Task description
Report each line of the listing that carries the word "orange".

Segment Start: Task material

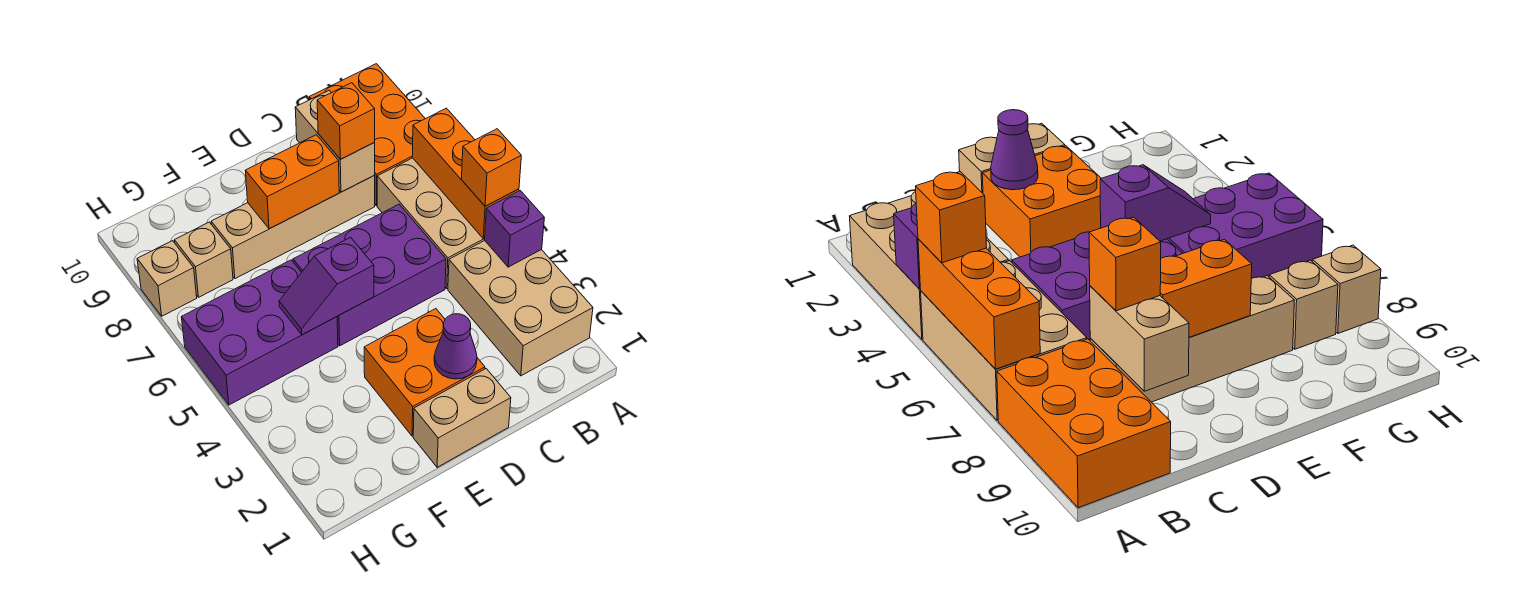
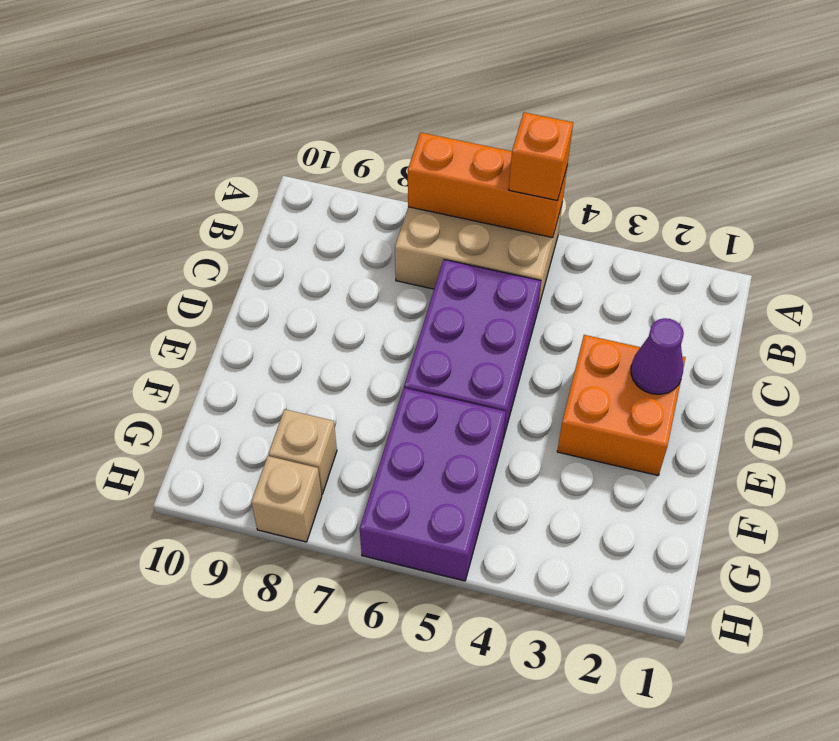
none -> tan brick A2:B4 level 1
none -> orange brick A8:B10 level 1
none -> tan brick C8:F8 level 1

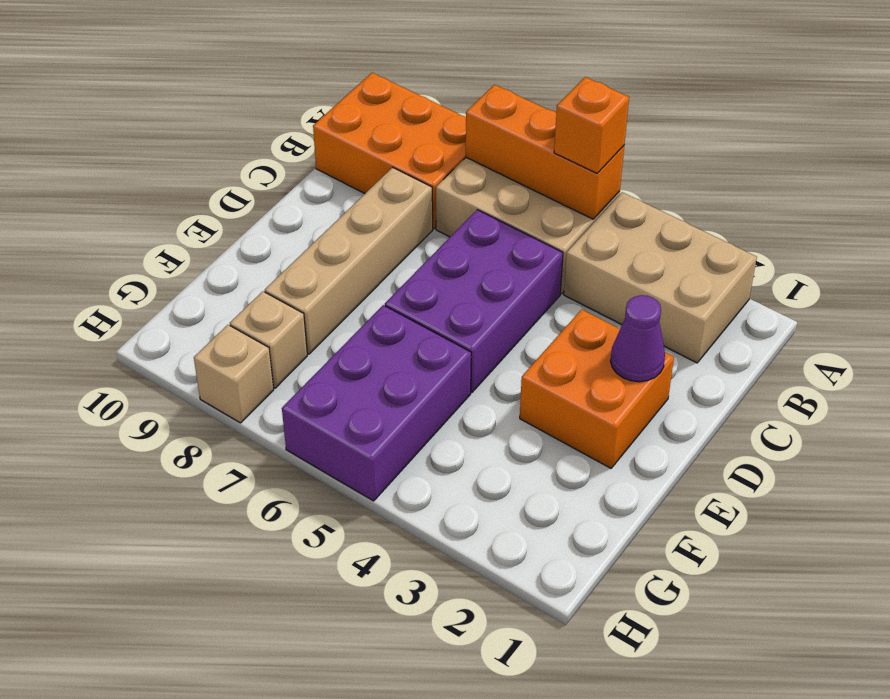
none -> tan brick D1:E1 level 1
none -> purple brick A4 level 2
none -> tan brick C8:C9 level 2

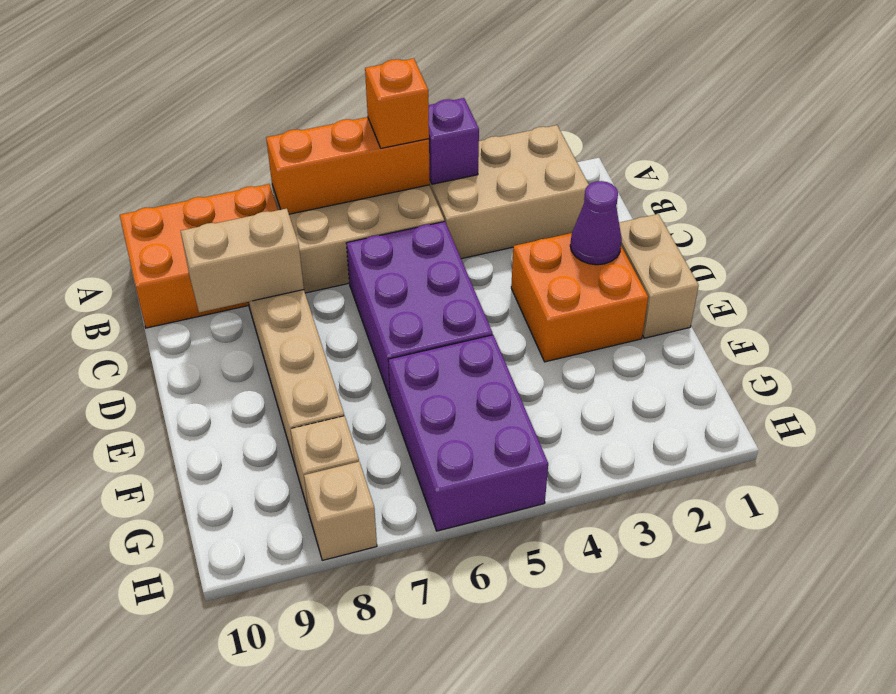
none -> orange brick D8:E8 level 2
none -> purple slope E5:F5 level 2 top E
none -> orange brick C8 level 3

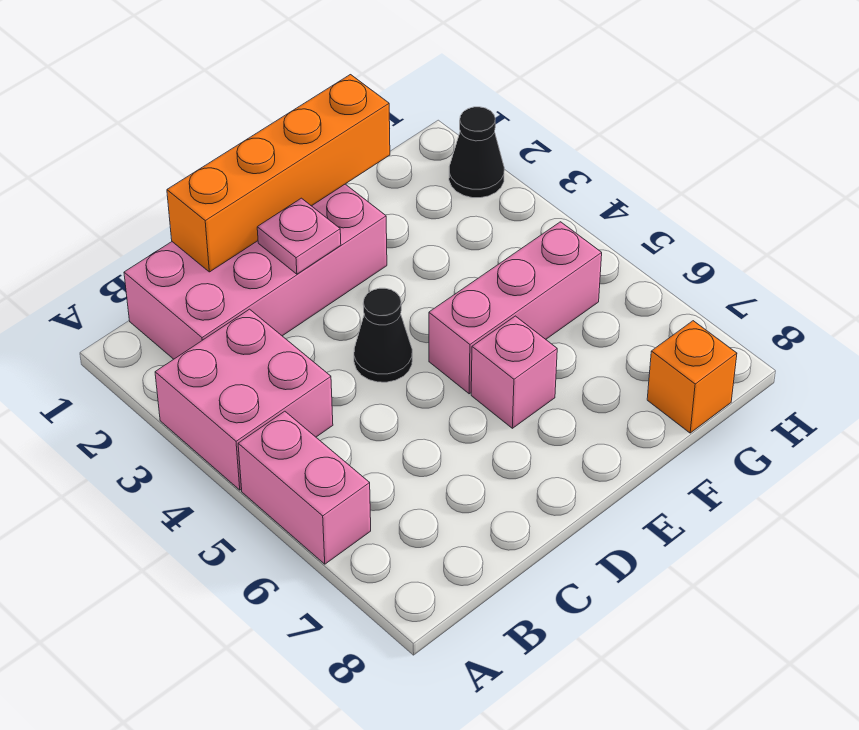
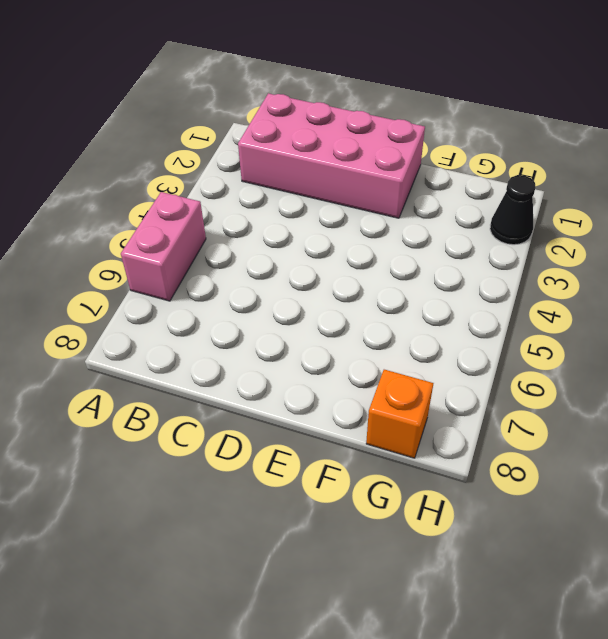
none -> pink brick A3:B4 level 1
none -> black cone D4 level 1

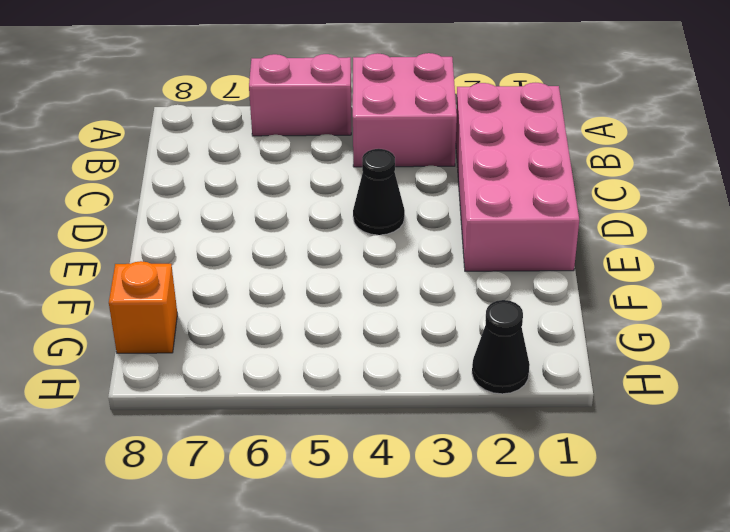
none -> pink brick E5:G5 level 1
none -> pink brick E6 level 1

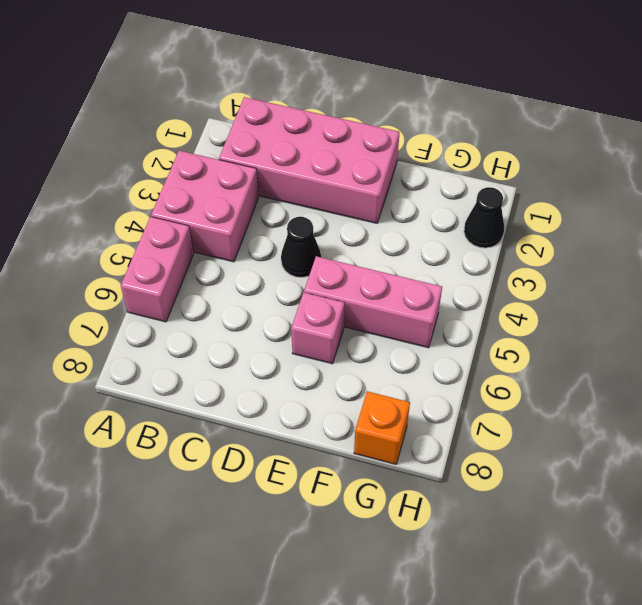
none -> orange brick C1:F1 level 2
none -> pink plate D2 level 2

Segment End: Task material

Written response
none -> orange brick A8:B10 level 1
none -> orange brick D8:E8 level 2
none -> orange brick C8 level 3
none -> orange brick C1:F1 level 2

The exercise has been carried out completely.